• Prompt
Could you please output all of the records exactly?

· · · · ·

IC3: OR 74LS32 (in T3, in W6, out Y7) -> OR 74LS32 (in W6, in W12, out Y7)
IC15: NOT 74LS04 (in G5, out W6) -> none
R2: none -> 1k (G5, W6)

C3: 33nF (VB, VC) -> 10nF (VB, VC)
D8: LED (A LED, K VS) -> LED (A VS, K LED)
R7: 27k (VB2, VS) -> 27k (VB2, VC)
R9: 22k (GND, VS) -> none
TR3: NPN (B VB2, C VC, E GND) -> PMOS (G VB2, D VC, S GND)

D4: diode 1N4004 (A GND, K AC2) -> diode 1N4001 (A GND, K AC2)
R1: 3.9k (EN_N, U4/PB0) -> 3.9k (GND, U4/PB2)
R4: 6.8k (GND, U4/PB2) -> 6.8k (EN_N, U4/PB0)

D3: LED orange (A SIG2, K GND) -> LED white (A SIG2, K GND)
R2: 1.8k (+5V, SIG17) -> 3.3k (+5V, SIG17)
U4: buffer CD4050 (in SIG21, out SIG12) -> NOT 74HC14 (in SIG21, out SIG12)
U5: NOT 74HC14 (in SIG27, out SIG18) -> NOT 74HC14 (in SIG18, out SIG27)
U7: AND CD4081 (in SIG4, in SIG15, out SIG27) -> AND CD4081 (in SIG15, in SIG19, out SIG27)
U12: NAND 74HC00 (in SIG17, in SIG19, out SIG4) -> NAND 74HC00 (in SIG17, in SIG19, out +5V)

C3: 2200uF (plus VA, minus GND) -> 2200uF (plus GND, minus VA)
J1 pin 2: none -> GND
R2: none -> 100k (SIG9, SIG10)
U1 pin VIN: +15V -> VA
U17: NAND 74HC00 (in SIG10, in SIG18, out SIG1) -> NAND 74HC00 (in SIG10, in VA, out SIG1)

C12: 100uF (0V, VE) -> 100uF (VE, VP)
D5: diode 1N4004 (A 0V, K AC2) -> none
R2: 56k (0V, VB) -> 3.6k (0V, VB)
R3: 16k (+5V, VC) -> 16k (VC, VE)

· · · · ·

• Output
IC3: OR 74LS32 (in T3, in W6, out Y7) -> OR 74LS32 (in W6, in W12, out Y7)
IC15: NOT 74LS04 (in G5, out W6) -> none
R2: none -> 1k (G5, W6)

C3: 33nF (VB, VC) -> 10nF (VB, VC)
D8: LED (A LED, K VS) -> LED (A VS, K LED)
R7: 27k (VB2, VS) -> 27k (VB2, VC)
R9: 22k (GND, VS) -> none
TR3: NPN (B VB2, C VC, E GND) -> PMOS (G VB2, D VC, S GND)

D4: diode 1N4004 (A GND, K AC2) -> diode 1N4001 (A GND, K AC2)
R1: 3.9k (EN_N, U4/PB0) -> 3.9k (GND, U4/PB2)
R4: 6.8k (GND, U4/PB2) -> 6.8k (EN_N, U4/PB0)

D3: LED orange (A SIG2, K GND) -> LED white (A SIG2, K GND)
R2: 1.8k (+5V, SIG17) -> 3.3k (+5V, SIG17)
U4: buffer CD4050 (in SIG21, out SIG12) -> NOT 74HC14 (in SIG21, out SIG12)
U5: NOT 74HC14 (in SIG27, out SIG18) -> NOT 74HC14 (in SIG18, out SIG27)
U7: AND CD4081 (in SIG4, in SIG15, out SIG27) -> AND CD4081 (in SIG15, in SIG19, out SIG27)
U12: NAND 74HC00 (in SIG17, in SIG19, out SIG4) -> NAND 74HC00 (in SIG17, in SIG19, out +5V)

C3: 2200uF (plus VA, minus GND) -> 2200uF (plus GND, minus VA)
J1 pin 2: none -> GND
R2: none -> 100k (SIG9, SIG10)
U1 pin VIN: +15V -> VA
U17: NAND 74HC00 (in SIG10, in SIG18, out SIG1) -> NAND 74HC00 (in SIG10, in VA, out SIG1)

C12: 100uF (0V, VE) -> 100uF (VE, VP)
D5: diode 1N4004 (A 0V, K AC2) -> none
R2: 56k (0V, VB) -> 3.6k (0V, VB)
R3: 16k (+5V, VC) -> 16k (VC, VE)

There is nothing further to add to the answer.